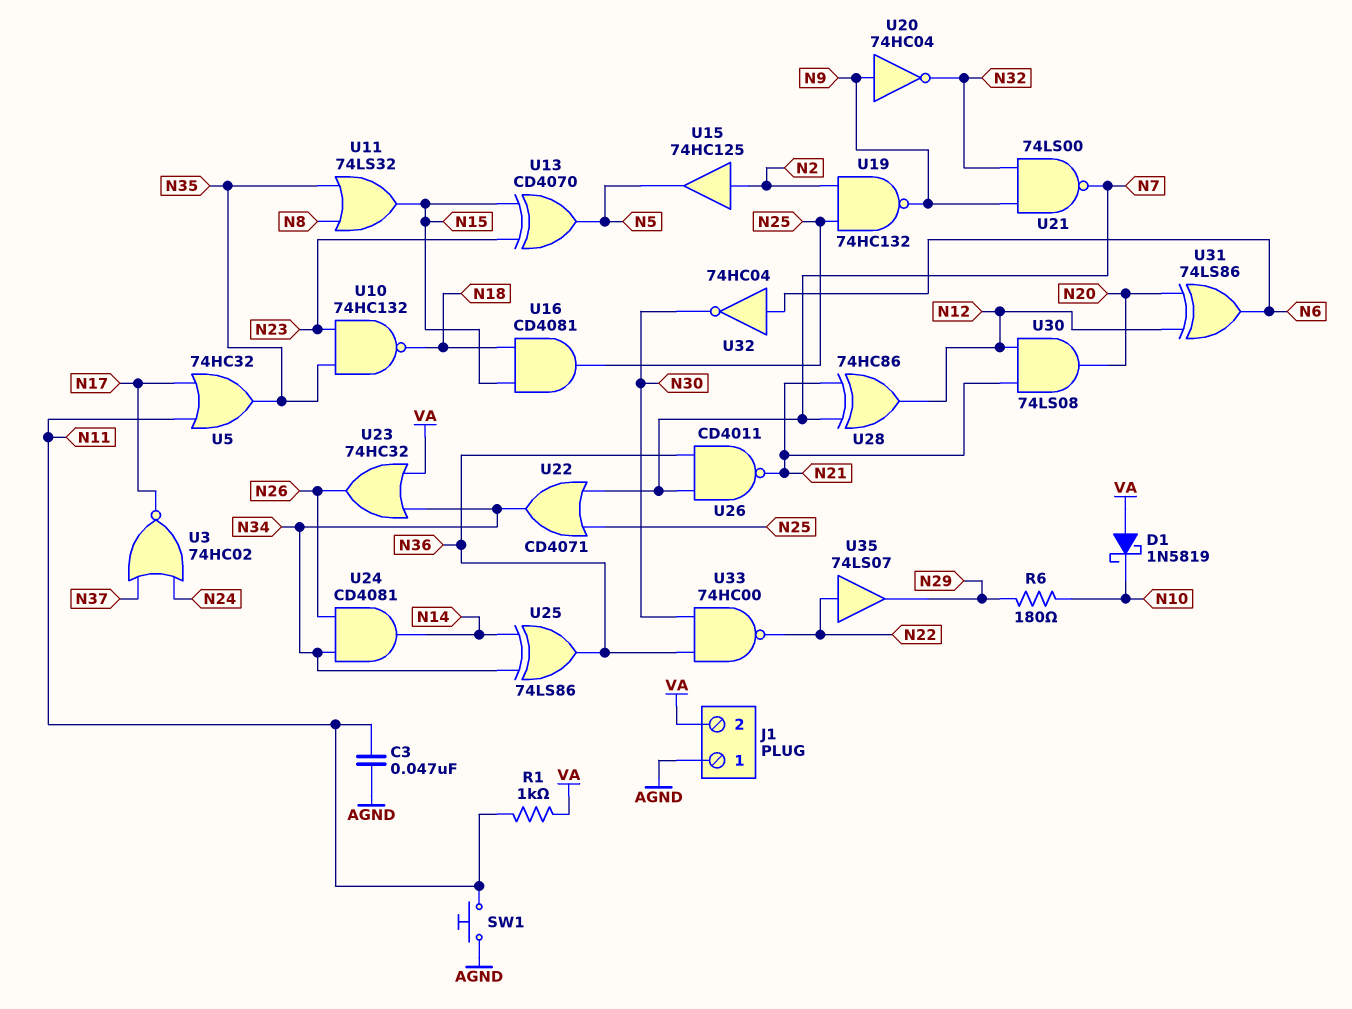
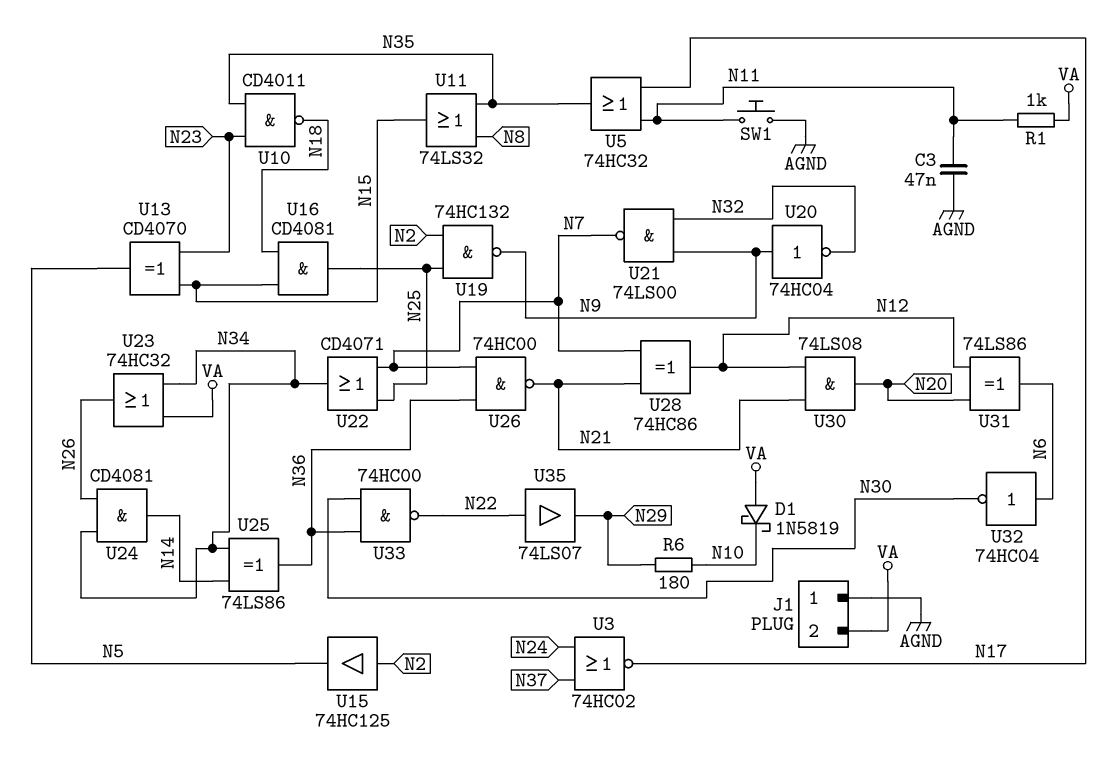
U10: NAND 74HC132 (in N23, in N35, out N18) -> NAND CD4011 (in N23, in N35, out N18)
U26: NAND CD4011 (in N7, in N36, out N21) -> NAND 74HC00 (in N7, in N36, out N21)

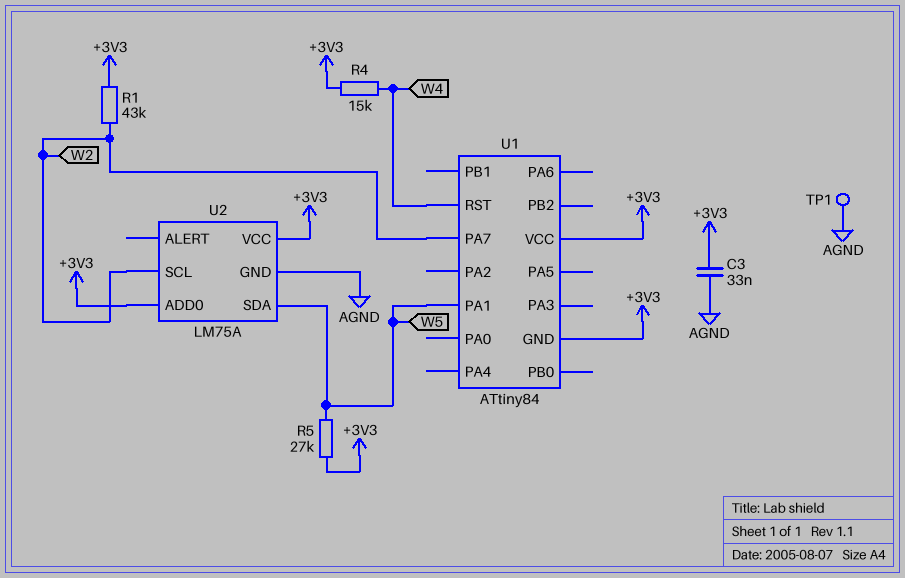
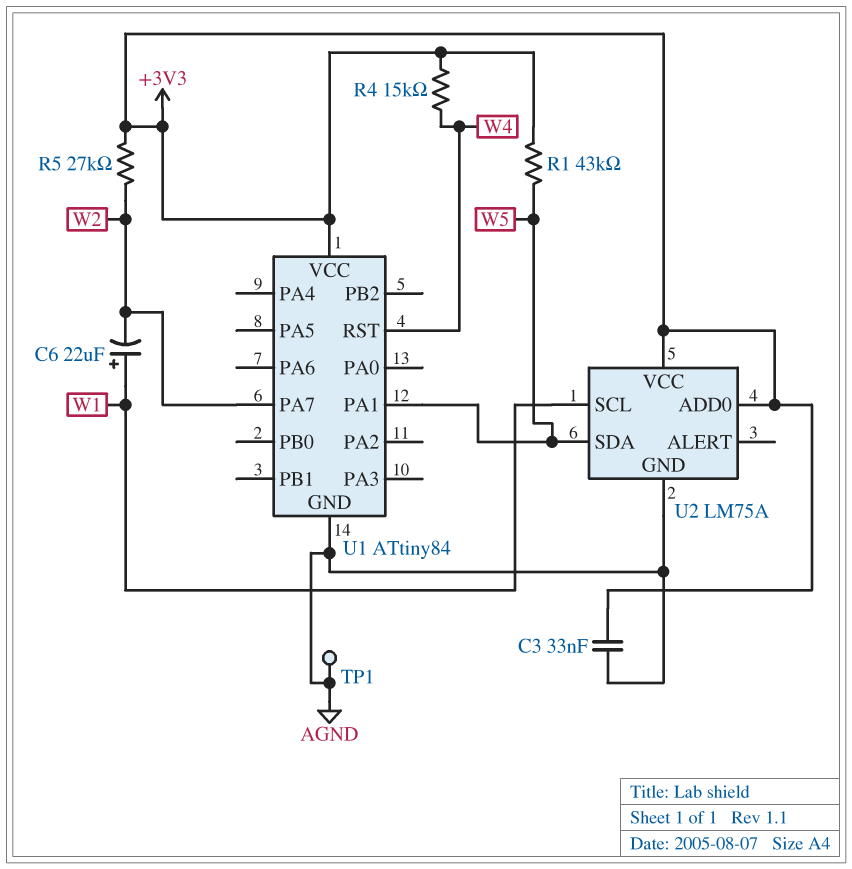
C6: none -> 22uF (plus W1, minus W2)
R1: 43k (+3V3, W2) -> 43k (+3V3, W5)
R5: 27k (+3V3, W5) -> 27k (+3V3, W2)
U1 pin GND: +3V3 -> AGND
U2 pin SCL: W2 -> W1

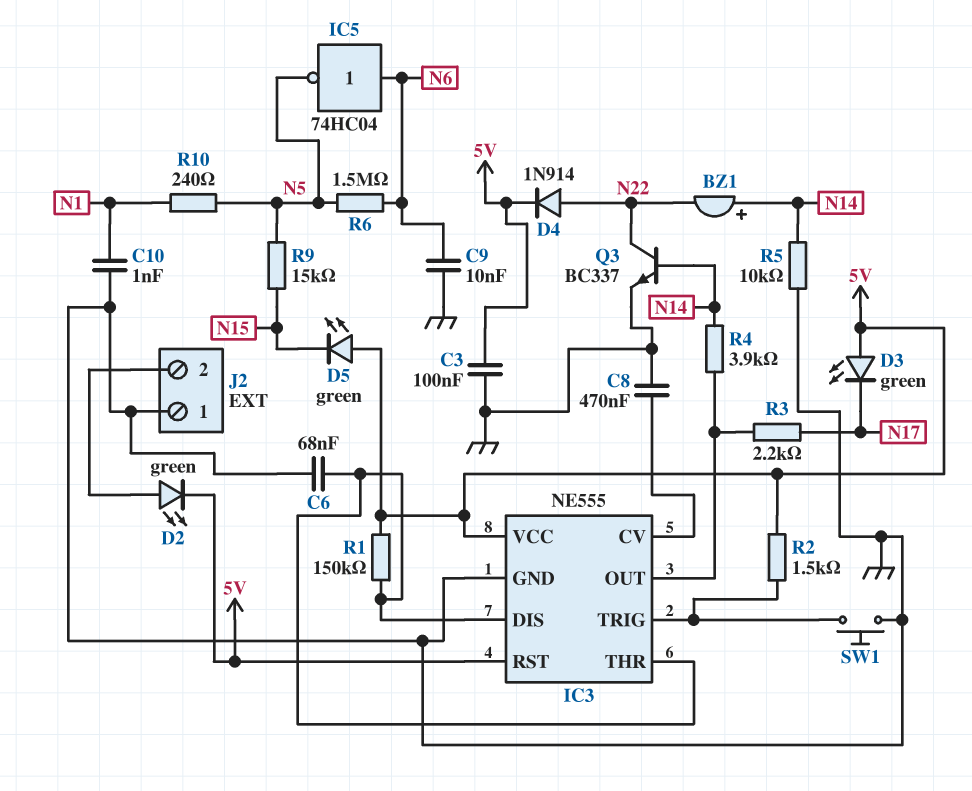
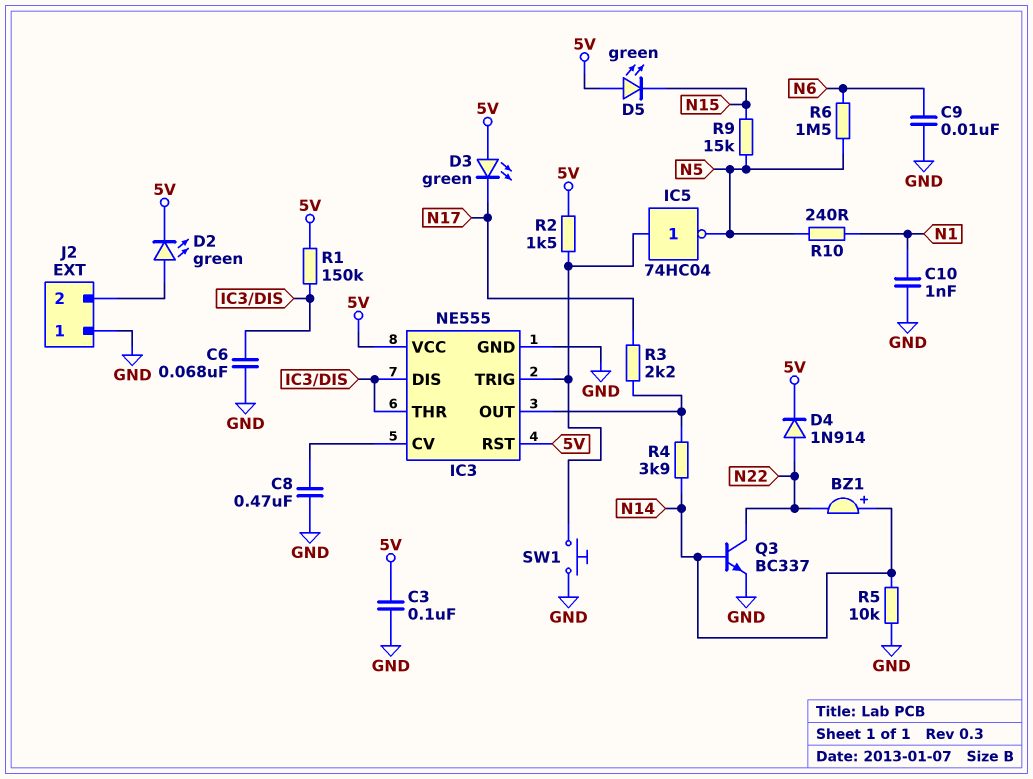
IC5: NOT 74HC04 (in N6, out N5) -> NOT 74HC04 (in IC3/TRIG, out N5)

____

▸ **What is expected**:
Write the listing above out again exactly, dropping each image.

▸ **Exercise output**:
U10: NAND 74HC132 (in N23, in N35, out N18) -> NAND CD4011 (in N23, in N35, out N18)
U26: NAND CD4011 (in N7, in N36, out N21) -> NAND 74HC00 (in N7, in N36, out N21)

C6: none -> 22uF (plus W1, minus W2)
R1: 43k (+3V3, W2) -> 43k (+3V3, W5)
R5: 27k (+3V3, W5) -> 27k (+3V3, W2)
U1 pin GND: +3V3 -> AGND
U2 pin SCL: W2 -> W1

IC5: NOT 74HC04 (in N6, out N5) -> NOT 74HC04 (in IC3/TRIG, out N5)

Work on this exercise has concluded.